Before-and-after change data
----

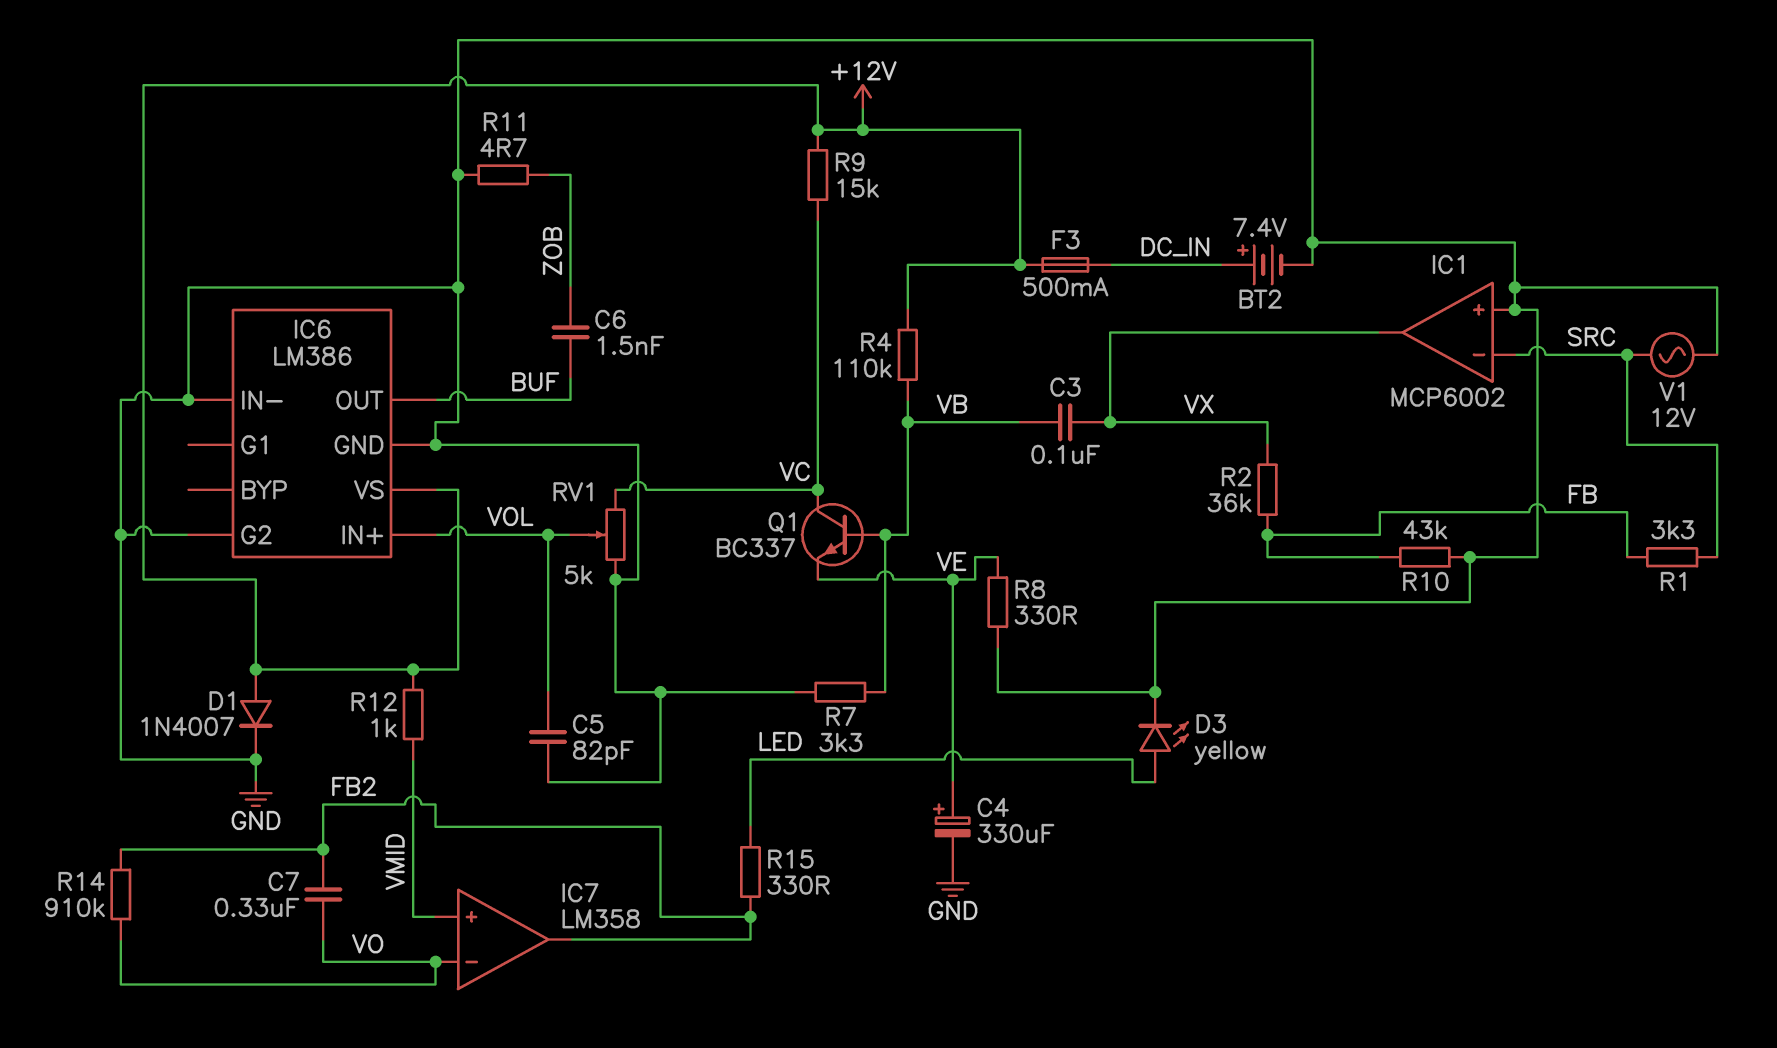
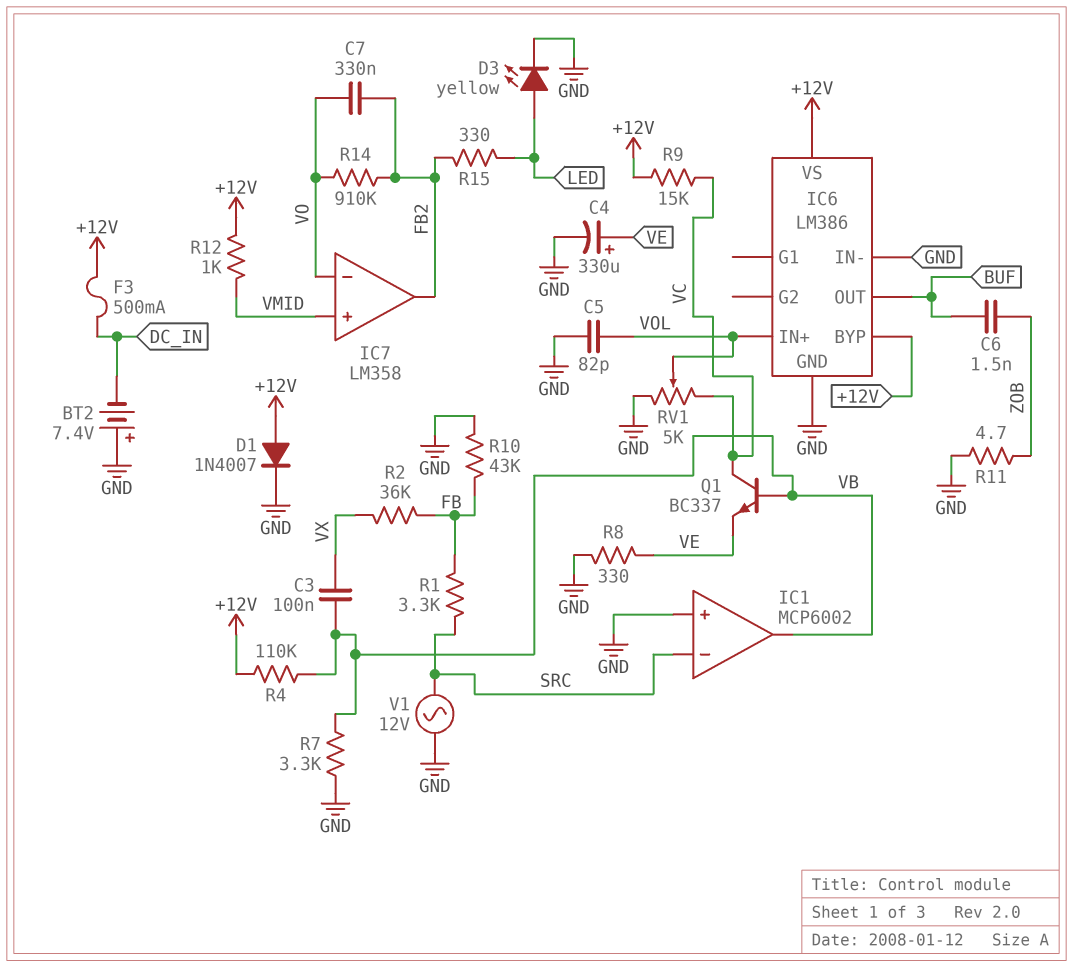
BT2: 7.4V (plus DC_IN, minus GND) -> 7.4V (plus GND, minus DC_IN)
IC1 pin out: VX -> VB
IC6 pin BYP: none -> +12V
IC6 pin G2: GND -> none

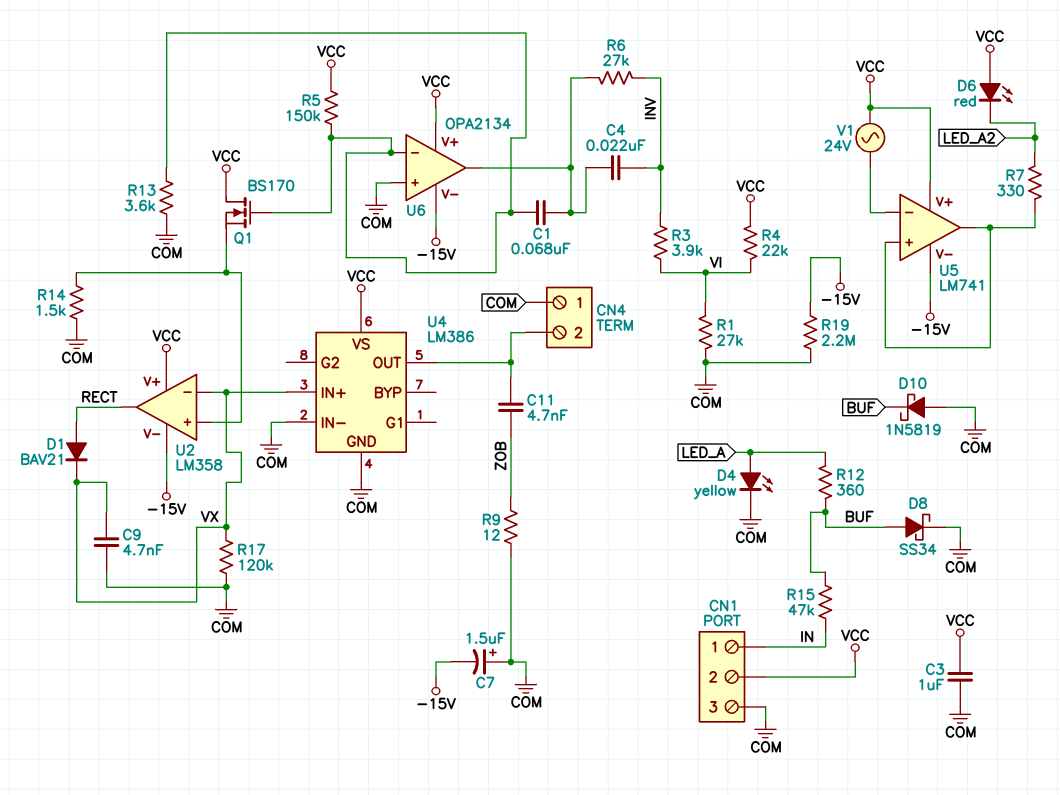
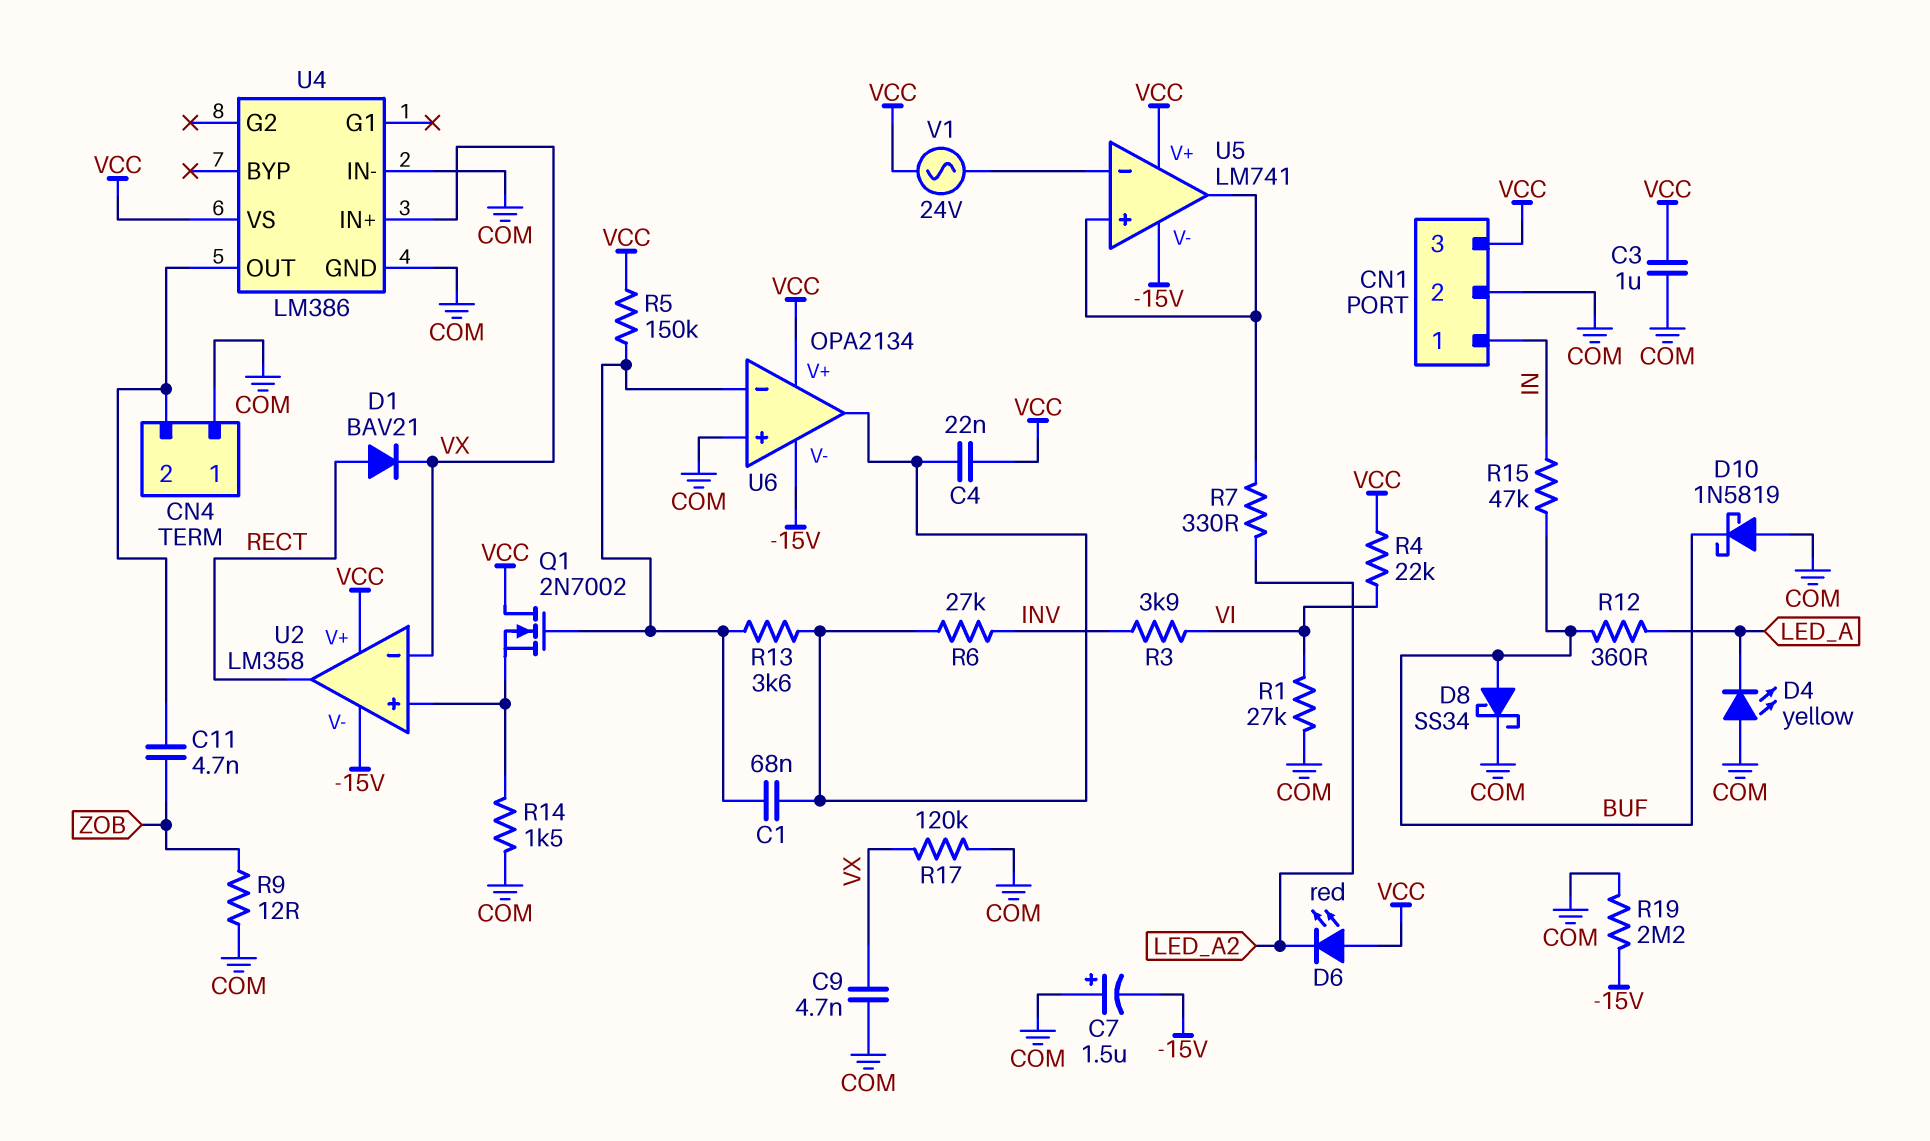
C4: 22nF (INV, U6/out) -> 22nF (U6/out, VCC)
CN1 pin 2: VCC -> COM
CN1 pin 3: COM -> VCC
D4: LED yellow (A LED_A, K COM) -> LED yellow (A COM, K LED_A)
Q1: NMOS BS170 (G U6/in-, D VCC, S U2/in+) -> NMOS 2N7002 (G U6/in-, D VCC, S U2/in+)
R13: 3.6k (COM, U6/in-) -> 3.6k (U6/in-, U6/out)

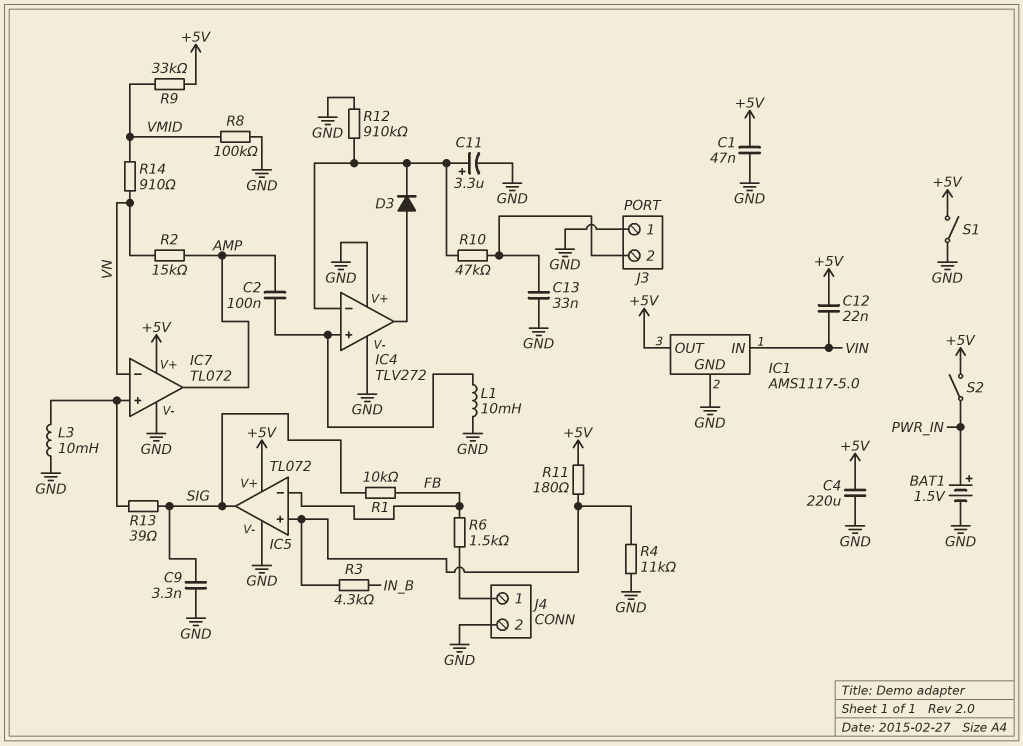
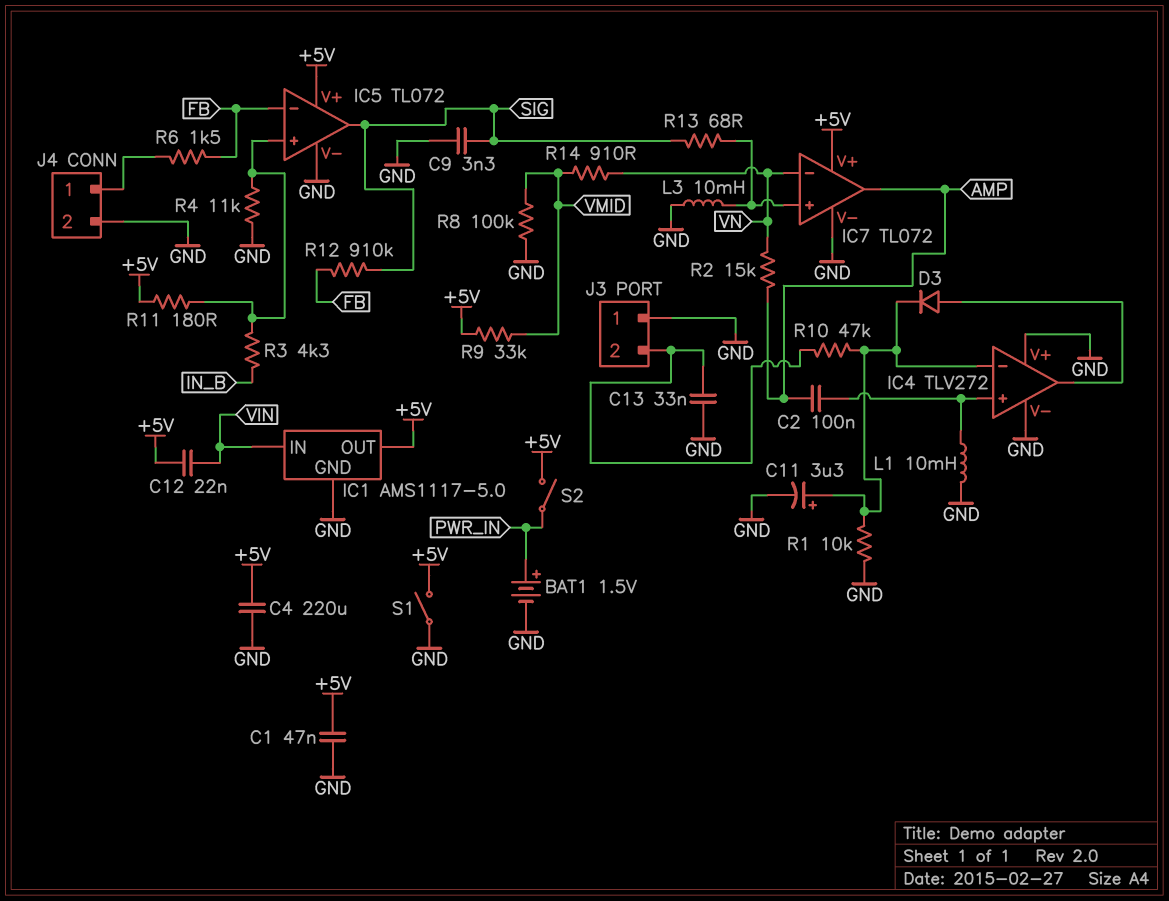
R1: 10k (FB, SIG) -> 10k (GND, IC4/in-)
R12: 910k (GND, IC4/in-) -> 910k (FB, SIG)
R13: 39 (IC7/in+, SIG) -> 68 (IC7/in+, SIG)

----

_TASK INSTRUCTIONS_
All lines from the one containing "IC6 pin G2: GND -> none" through the end of the data are to be written out exactly, with nothing added; skip the pictures.

_RESPONSE_
IC6 pin G2: GND -> none

C4: 22nF (INV, U6/out) -> 22nF (U6/out, VCC)
CN1 pin 2: VCC -> COM
CN1 pin 3: COM -> VCC
D4: LED yellow (A LED_A, K COM) -> LED yellow (A COM, K LED_A)
Q1: NMOS BS170 (G U6/in-, D VCC, S U2/in+) -> NMOS 2N7002 (G U6/in-, D VCC, S U2/in+)
R13: 3.6k (COM, U6/in-) -> 3.6k (U6/in-, U6/out)

R1: 10k (FB, SIG) -> 10k (GND, IC4/in-)
R12: 910k (GND, IC4/in-) -> 910k (FB, SIG)
R13: 39 (IC7/in+, SIG) -> 68 (IC7/in+, SIG)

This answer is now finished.